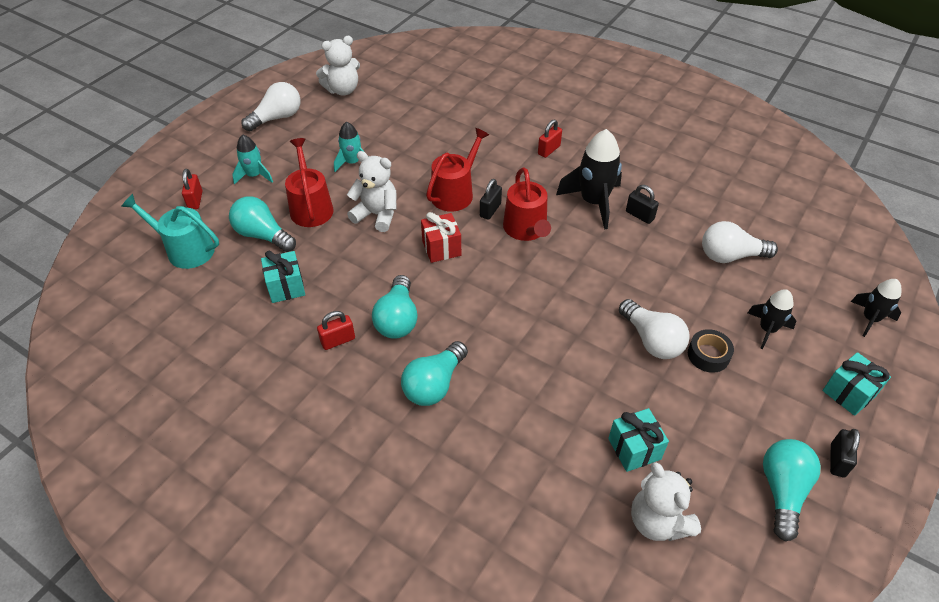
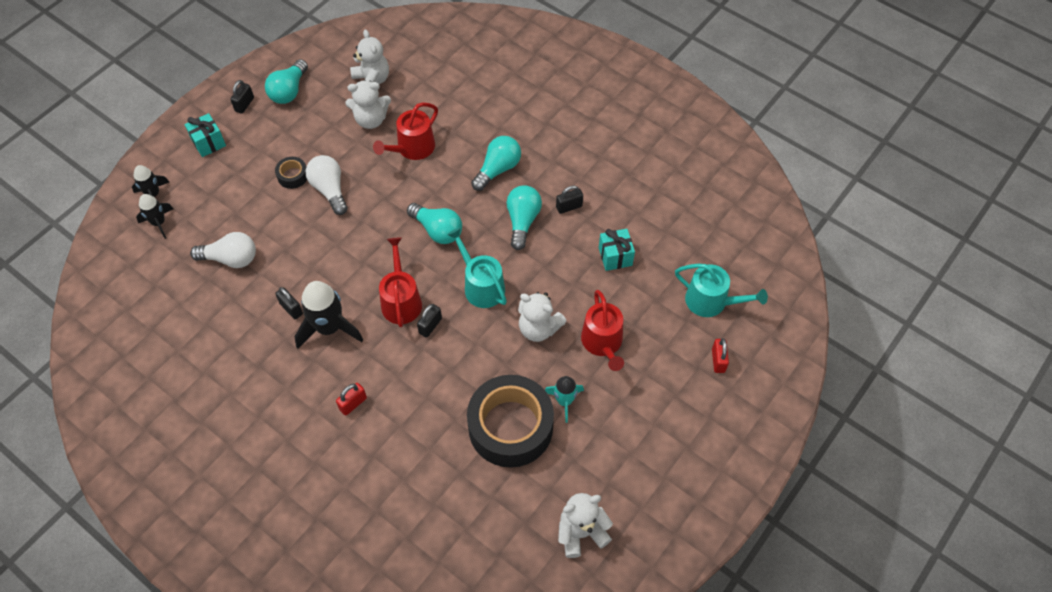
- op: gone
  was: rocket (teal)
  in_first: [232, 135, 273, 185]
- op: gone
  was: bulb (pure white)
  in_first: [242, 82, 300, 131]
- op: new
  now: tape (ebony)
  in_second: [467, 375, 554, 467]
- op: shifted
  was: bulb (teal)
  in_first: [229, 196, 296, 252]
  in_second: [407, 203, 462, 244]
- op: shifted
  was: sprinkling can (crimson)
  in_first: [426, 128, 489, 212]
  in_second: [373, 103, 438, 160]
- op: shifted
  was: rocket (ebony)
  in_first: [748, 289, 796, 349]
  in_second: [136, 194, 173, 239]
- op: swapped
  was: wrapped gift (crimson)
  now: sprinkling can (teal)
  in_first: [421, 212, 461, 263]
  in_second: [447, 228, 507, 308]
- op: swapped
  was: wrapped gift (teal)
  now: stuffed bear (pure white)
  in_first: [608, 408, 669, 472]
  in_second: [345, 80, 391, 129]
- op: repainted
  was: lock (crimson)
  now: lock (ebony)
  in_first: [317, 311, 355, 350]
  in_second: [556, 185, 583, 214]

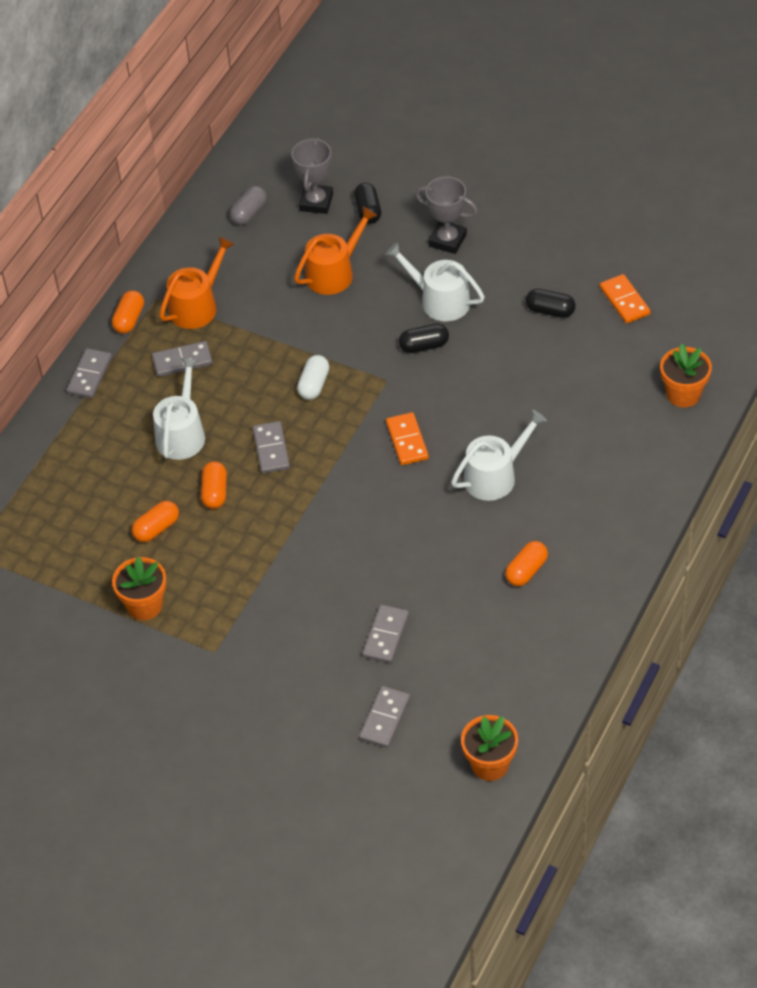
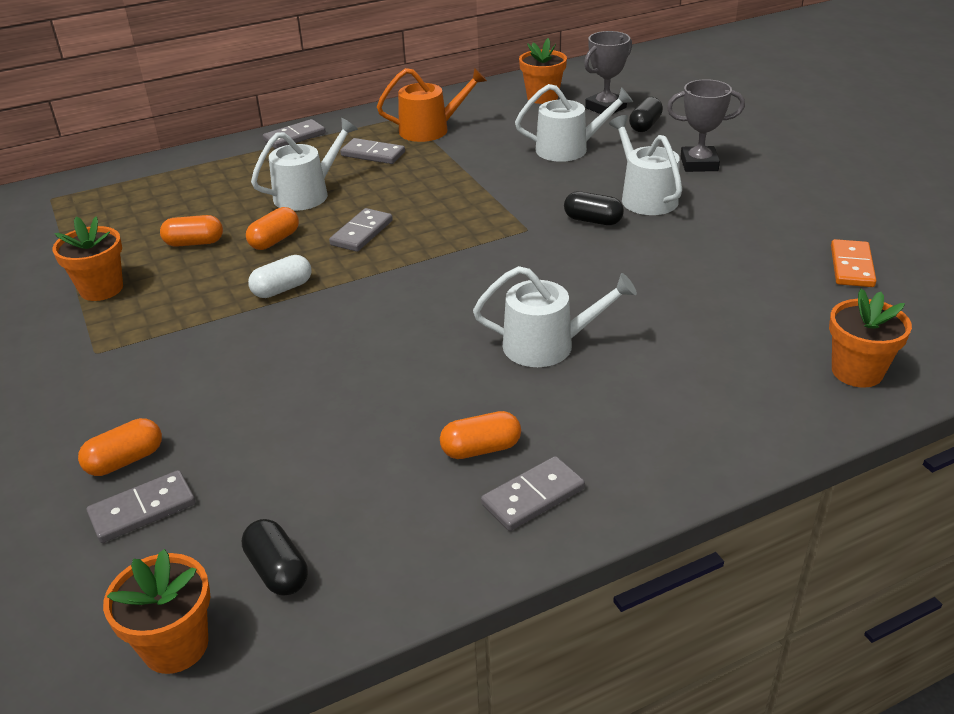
- op: gone
  was: domino tile (orange-coloured)
  in_first: [386, 412, 429, 465]
- op: shifted
  was: pill (orange-coloured)
  in_first: [112, 290, 144, 334]
  in_second: [78, 418, 162, 476]
- op: shifted
  was: pill (pure white)
  in_first: [297, 355, 329, 400]
  in_second: [248, 255, 311, 298]
- op: shifted
  was: domino tile (grey)
  in_first: [362, 605, 409, 663]
  in_second: [481, 456, 585, 531]
- op: shifted
  was: pill (ebony)
  in_first: [526, 289, 576, 318]
  in_second: [242, 519, 308, 596]
- op: swapped
  was: pill (grey)
  now: plant pot (orange-coloured)
  in_first: [230, 186, 267, 225]
  in_second: [519, 38, 567, 104]
- op: repainted
  was: sprinkling can (orange-coloured)
  now: sprinkling can (pure white)
  in_first: [294, 207, 377, 295]
  in_second: [515, 84, 633, 162]
- op: rotated
  was: prize cup (grey)
  in_first: [415, 177, 478, 254]
  in_second: [667, 79, 745, 172]
  clockwise: -60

● **Task to complete**
Return all lines of the material that have "crimson" in them.

● **Answer below**
  was: sprinkling can (crimson)
  was: wrapped gift (crimson)
  was: lock (crimson)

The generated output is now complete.